=== Data in this exercise ===

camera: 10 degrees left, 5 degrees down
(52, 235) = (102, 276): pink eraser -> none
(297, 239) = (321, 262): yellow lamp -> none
* * *
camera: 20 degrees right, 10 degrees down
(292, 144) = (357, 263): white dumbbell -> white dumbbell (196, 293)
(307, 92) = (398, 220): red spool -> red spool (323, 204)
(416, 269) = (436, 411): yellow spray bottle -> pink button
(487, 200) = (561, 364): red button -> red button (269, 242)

=== What to produce ===
Only the lines above from the one with "(52, 235) = (102, 276): pink eraser -> none" up to and including the one with "(297, 239) = (321, 262): yellow lamp -> none" should be repeated, exactly as written.

=== Answer to the exercise ===
(52, 235) = (102, 276): pink eraser -> none
(297, 239) = (321, 262): yellow lamp -> none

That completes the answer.